== ITEMS

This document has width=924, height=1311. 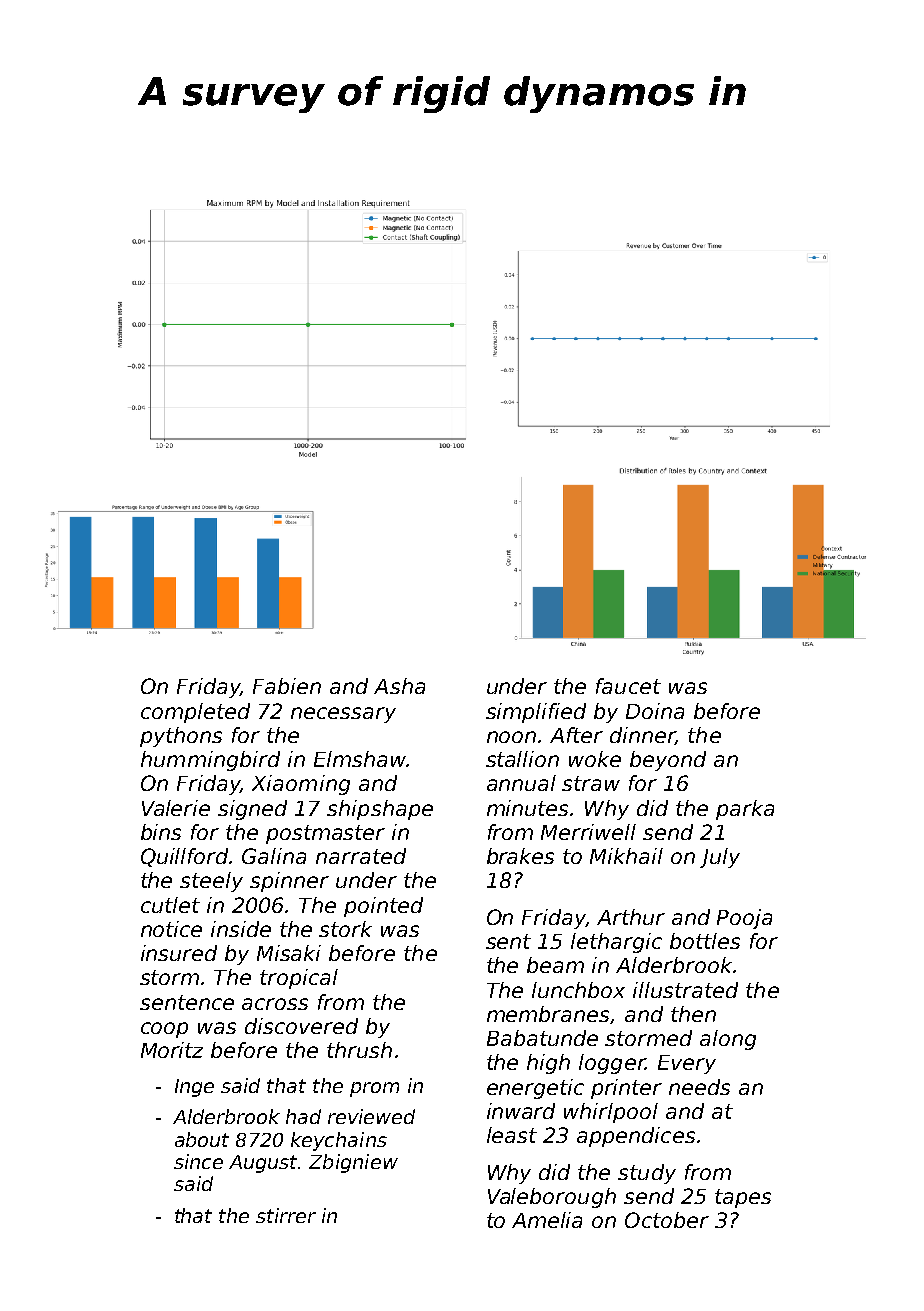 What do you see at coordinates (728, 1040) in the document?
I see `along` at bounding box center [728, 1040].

====
== ITEMS

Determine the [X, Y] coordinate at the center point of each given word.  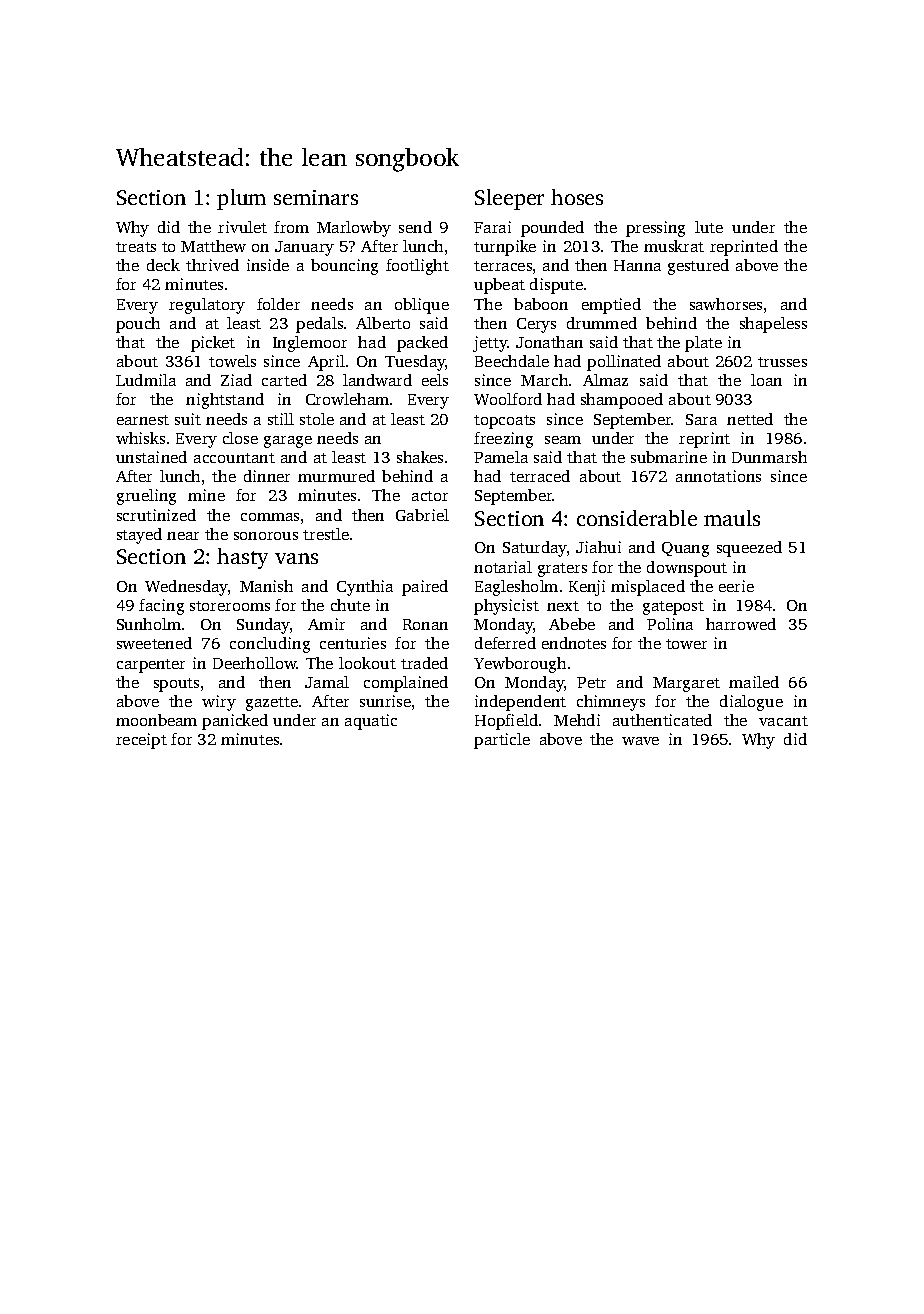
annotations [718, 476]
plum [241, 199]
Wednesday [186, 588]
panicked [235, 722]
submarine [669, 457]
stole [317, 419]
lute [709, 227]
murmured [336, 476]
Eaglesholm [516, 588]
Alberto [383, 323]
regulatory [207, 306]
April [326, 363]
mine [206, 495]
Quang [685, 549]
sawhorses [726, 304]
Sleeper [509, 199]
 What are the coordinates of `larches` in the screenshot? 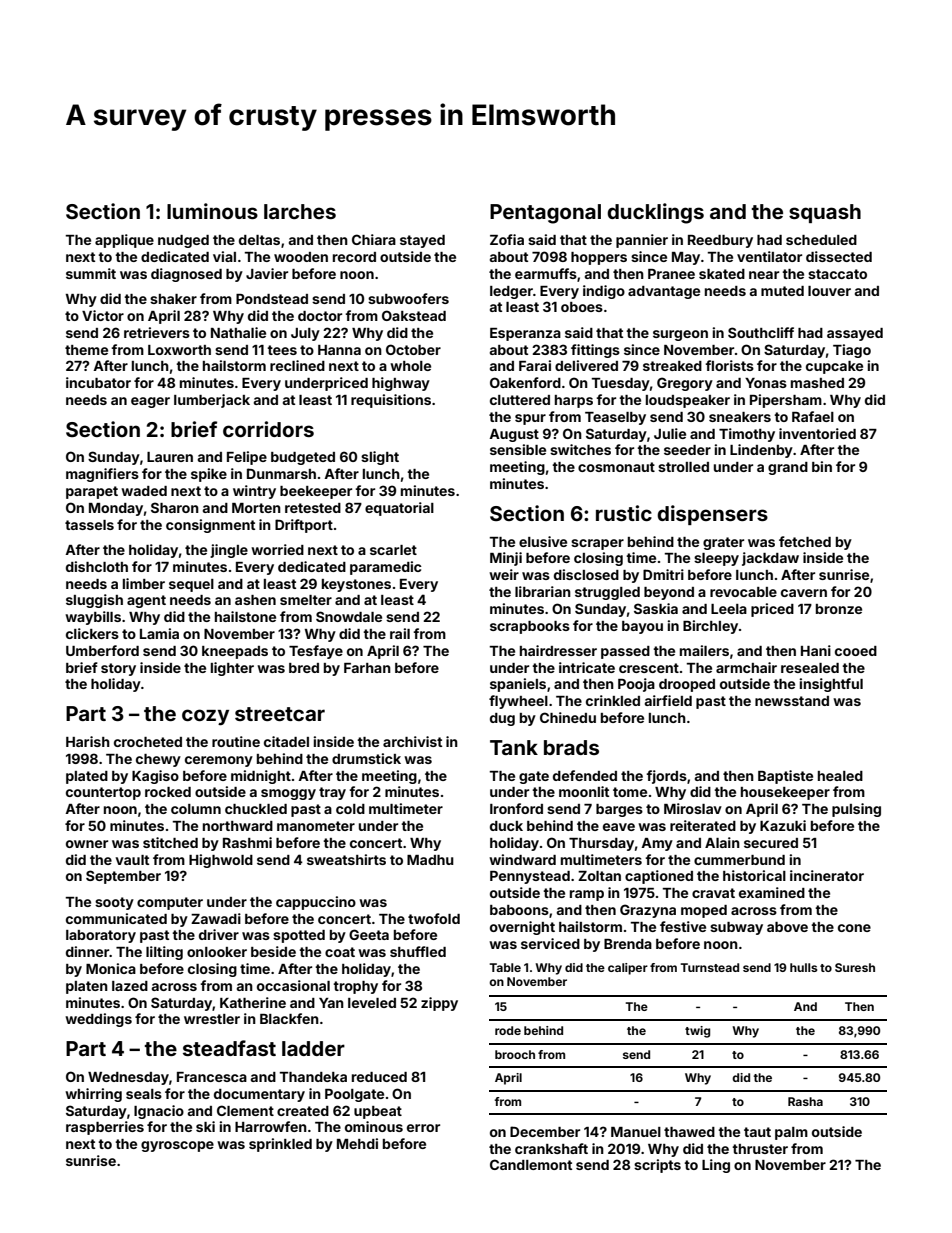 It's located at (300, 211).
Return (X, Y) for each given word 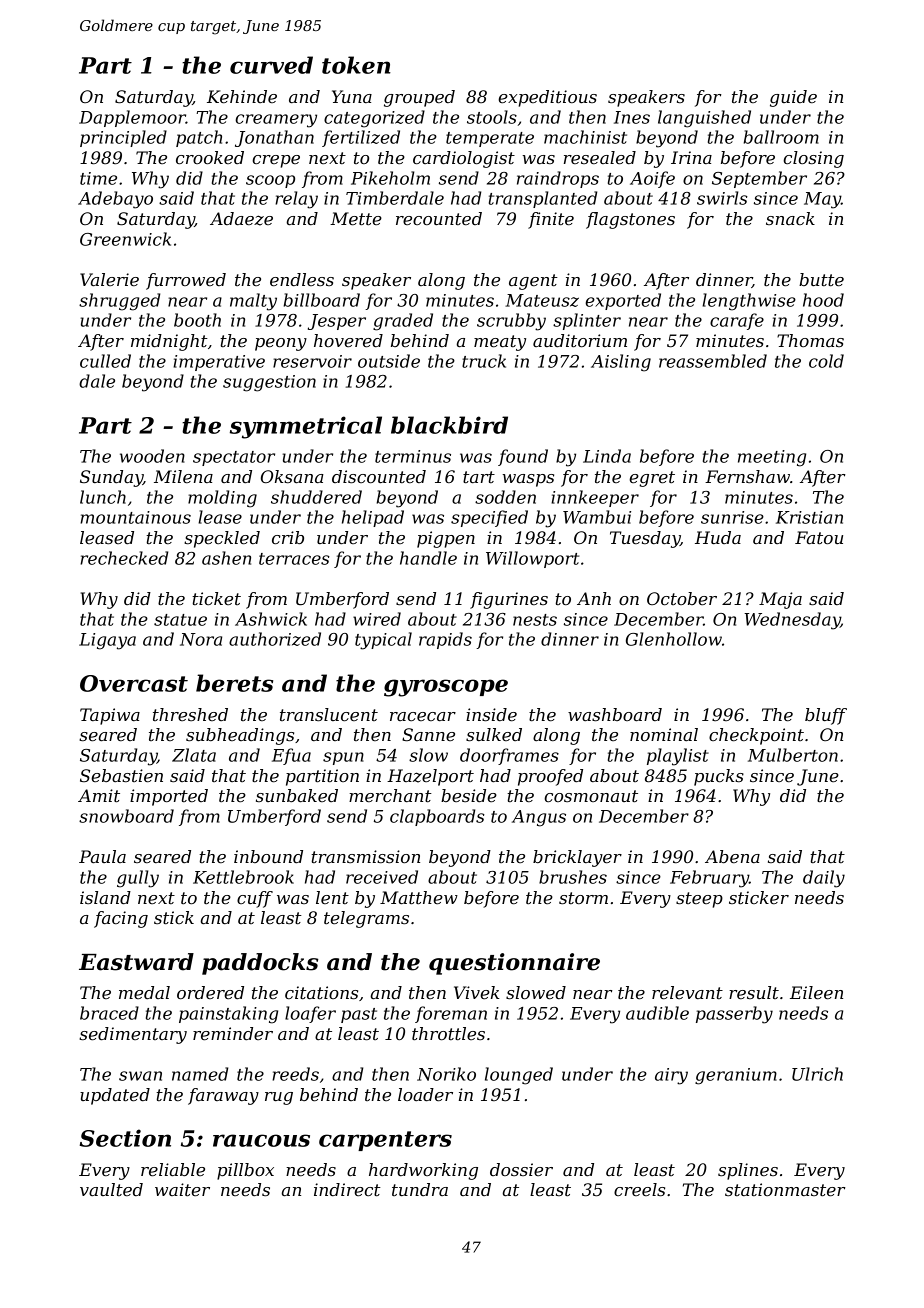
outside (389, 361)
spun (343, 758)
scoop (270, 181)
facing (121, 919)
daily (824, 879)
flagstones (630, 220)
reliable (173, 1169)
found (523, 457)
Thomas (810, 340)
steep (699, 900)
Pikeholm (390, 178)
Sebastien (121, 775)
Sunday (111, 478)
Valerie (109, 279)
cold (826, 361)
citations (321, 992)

====
== ITEMS

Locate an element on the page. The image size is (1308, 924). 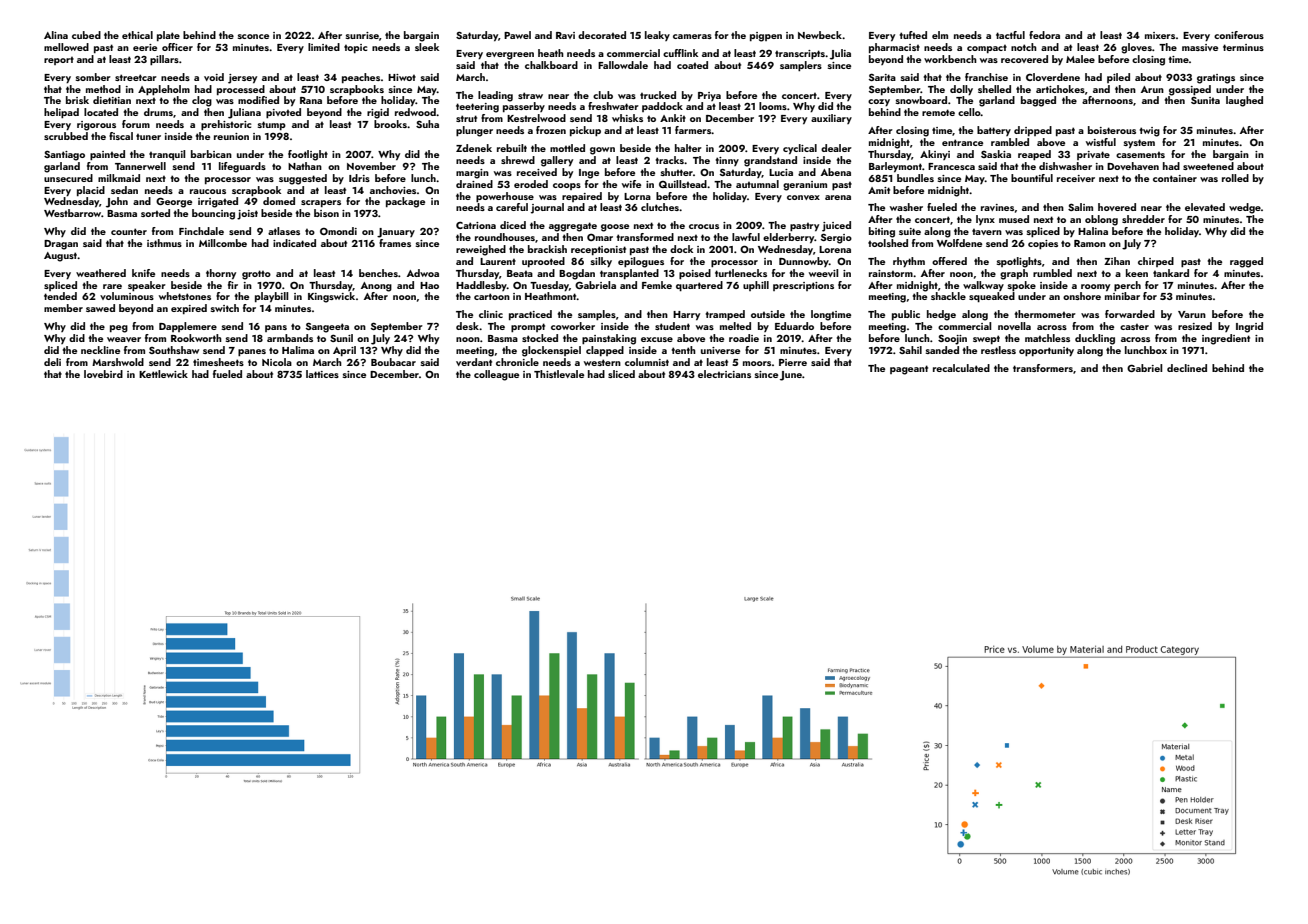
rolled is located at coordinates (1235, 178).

====

Convert the entries starting at the line that contains "daily (824, 879)" and ending at the line that contains "citations (321, 992)" into a JSON list of strings, with one string per line and blank lines left out.

[
  "daily (824, 879)",
  "flagstones (630, 220)",
  "reliable (173, 1169)",
  "found (523, 457)",
  "Thomas (810, 340)",
  "steep (699, 900)",
  "Pikeholm (390, 178)",
  "Sebastien (121, 775)",
  "Sunday (111, 478)",
  "Valerie (109, 279)",
  "cold (826, 361)",
  "citations (321, 992)"
]